— Records for this task —

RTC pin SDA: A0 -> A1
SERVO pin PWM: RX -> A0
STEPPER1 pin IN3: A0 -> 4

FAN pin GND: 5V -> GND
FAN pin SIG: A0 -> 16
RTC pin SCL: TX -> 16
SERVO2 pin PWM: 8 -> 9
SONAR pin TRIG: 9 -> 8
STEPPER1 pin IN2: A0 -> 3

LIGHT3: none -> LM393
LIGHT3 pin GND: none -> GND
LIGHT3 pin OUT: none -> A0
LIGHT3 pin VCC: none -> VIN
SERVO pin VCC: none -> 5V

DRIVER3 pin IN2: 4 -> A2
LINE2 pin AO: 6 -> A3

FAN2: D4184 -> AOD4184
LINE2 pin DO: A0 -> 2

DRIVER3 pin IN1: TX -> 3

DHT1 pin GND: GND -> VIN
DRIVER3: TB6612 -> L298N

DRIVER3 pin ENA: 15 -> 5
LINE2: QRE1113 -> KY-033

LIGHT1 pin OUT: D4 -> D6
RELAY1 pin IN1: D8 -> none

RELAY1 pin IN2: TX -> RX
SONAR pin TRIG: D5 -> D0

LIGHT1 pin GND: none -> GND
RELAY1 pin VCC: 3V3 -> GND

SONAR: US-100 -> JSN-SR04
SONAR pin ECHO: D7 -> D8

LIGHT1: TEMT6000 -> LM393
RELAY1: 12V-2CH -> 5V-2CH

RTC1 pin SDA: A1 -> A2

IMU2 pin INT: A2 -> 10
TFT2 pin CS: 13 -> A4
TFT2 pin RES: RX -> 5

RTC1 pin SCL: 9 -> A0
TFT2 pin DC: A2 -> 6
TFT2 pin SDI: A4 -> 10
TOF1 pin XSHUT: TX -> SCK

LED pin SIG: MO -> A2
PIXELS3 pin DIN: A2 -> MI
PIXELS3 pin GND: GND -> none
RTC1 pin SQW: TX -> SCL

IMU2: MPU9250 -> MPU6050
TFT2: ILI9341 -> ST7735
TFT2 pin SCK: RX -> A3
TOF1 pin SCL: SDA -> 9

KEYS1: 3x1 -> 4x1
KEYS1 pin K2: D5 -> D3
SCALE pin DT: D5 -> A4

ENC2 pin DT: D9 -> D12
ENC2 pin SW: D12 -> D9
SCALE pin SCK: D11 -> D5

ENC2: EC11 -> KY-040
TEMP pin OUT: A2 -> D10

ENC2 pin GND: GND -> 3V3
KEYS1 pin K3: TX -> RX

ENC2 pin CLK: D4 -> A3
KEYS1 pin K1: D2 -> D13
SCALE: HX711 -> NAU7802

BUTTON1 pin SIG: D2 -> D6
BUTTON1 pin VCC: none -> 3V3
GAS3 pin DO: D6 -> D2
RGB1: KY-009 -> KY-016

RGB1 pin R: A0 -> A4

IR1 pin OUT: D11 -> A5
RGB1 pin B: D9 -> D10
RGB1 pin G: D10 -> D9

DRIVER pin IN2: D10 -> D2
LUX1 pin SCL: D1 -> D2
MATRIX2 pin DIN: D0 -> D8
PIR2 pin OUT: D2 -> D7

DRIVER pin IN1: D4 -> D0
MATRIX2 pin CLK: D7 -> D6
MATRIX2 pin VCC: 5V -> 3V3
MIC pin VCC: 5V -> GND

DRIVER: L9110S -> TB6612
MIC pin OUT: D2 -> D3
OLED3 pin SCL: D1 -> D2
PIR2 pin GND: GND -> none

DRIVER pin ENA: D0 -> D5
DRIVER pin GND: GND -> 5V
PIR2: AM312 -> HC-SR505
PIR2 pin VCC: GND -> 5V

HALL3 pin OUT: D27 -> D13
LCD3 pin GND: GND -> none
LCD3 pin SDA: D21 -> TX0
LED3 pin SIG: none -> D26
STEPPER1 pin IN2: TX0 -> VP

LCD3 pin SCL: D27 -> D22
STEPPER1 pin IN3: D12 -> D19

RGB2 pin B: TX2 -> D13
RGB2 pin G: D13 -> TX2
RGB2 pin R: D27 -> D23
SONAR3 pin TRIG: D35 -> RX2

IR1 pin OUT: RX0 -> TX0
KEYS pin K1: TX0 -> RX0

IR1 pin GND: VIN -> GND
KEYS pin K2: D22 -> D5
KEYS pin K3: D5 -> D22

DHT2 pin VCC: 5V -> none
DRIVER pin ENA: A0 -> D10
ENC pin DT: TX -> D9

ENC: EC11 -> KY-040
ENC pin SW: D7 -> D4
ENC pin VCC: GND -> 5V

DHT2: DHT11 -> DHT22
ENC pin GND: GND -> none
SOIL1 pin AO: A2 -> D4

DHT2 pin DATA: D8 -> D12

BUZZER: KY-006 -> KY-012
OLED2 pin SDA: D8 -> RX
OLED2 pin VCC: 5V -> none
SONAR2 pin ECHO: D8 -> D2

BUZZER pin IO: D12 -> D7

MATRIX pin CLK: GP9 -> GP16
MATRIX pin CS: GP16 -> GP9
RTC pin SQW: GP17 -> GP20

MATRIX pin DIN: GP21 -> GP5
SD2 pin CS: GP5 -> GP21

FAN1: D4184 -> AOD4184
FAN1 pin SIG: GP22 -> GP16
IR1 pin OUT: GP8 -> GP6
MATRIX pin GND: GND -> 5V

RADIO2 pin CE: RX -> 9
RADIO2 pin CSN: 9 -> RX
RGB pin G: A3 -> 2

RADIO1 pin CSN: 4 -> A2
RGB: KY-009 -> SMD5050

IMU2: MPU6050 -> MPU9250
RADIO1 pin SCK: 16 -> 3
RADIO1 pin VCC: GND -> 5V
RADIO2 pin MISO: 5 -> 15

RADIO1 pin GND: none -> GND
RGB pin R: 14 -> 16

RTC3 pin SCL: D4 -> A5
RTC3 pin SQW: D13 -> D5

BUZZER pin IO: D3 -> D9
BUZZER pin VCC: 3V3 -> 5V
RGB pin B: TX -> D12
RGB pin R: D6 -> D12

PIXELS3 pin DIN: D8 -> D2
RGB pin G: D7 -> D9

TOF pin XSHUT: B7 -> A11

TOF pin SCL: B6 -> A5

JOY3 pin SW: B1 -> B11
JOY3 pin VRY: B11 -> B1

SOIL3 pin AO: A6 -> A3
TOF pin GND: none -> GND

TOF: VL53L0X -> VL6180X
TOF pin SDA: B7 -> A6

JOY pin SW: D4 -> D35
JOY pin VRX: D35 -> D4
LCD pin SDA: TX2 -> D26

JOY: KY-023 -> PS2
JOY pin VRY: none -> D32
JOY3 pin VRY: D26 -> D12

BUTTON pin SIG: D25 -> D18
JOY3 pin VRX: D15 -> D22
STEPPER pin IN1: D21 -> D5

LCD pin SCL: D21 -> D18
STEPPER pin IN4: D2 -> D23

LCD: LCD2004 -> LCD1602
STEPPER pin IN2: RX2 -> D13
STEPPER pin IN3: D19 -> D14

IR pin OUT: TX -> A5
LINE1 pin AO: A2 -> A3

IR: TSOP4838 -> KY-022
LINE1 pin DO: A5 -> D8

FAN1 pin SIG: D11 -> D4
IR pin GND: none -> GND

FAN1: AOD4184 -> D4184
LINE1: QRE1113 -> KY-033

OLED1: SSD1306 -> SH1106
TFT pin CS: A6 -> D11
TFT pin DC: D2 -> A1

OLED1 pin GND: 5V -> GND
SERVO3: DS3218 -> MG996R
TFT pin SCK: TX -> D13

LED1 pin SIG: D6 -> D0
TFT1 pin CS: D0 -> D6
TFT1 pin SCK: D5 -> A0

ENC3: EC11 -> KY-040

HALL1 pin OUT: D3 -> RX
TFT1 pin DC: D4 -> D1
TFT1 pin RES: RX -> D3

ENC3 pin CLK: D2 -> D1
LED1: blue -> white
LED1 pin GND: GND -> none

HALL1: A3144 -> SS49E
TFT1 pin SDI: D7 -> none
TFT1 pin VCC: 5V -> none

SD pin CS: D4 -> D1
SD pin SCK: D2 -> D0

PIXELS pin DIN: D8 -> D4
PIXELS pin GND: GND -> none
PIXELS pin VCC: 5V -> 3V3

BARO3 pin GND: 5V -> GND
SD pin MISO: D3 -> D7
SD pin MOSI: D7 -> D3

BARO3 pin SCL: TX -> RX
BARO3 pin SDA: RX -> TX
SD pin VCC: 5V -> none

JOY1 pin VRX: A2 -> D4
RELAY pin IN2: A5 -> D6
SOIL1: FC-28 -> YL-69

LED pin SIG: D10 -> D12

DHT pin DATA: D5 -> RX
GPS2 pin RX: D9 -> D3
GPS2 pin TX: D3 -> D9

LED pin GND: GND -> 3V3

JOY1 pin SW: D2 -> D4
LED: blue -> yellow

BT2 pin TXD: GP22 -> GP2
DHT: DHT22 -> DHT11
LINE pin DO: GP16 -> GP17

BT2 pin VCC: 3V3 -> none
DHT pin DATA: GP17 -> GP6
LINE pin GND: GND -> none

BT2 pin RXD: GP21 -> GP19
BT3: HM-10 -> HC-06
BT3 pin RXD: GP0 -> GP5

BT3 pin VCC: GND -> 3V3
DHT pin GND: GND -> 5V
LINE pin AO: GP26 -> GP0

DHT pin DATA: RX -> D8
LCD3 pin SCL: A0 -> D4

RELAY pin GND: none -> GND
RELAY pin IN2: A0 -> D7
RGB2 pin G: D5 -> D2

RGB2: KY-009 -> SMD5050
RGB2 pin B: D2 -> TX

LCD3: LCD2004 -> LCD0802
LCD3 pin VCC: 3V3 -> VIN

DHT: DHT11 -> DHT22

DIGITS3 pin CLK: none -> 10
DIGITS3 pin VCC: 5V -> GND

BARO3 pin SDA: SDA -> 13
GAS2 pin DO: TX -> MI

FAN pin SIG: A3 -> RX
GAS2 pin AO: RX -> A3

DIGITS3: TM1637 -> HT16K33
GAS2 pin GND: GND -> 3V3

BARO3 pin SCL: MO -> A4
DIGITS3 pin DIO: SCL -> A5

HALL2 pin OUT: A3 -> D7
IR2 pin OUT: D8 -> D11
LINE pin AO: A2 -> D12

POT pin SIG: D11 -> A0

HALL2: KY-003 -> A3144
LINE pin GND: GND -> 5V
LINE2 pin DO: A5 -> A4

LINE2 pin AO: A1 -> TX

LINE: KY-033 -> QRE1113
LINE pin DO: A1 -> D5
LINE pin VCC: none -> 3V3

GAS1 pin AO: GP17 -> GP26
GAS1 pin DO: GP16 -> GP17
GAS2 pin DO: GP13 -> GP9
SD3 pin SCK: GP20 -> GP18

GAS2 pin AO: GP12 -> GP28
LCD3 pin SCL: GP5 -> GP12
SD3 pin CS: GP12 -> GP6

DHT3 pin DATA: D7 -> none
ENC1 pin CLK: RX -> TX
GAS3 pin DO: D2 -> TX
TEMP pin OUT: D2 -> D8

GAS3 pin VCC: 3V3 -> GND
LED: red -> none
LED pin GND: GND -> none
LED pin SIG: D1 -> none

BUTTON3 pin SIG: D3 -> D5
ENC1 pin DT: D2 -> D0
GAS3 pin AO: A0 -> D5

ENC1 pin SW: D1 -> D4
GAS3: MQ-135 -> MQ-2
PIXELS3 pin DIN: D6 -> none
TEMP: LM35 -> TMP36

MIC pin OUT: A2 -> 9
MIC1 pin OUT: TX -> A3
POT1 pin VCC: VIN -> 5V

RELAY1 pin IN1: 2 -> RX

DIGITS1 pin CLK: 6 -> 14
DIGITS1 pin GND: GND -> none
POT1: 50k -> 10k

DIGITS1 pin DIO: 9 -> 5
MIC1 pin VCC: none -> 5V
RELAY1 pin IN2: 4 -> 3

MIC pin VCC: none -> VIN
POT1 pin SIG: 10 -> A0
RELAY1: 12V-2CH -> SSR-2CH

— Activity —
Whatever else the listing above holds, retype exactly only the lines from the one containing "RGB2 pin R: D27 -> D23" to the one containing "OLED2 pin SDA: D8 -> RX", both ends kept.

— Task output —
RGB2 pin R: D27 -> D23
SONAR3 pin TRIG: D35 -> RX2

IR1 pin OUT: RX0 -> TX0
KEYS pin K1: TX0 -> RX0

IR1 pin GND: VIN -> GND
KEYS pin K2: D22 -> D5
KEYS pin K3: D5 -> D22

DHT2 pin VCC: 5V -> none
DRIVER pin ENA: A0 -> D10
ENC pin DT: TX -> D9

ENC: EC11 -> KY-040
ENC pin SW: D7 -> D4
ENC pin VCC: GND -> 5V

DHT2: DHT11 -> DHT22
ENC pin GND: GND -> none
SOIL1 pin AO: A2 -> D4

DHT2 pin DATA: D8 -> D12

BUZZER: KY-006 -> KY-012
OLED2 pin SDA: D8 -> RX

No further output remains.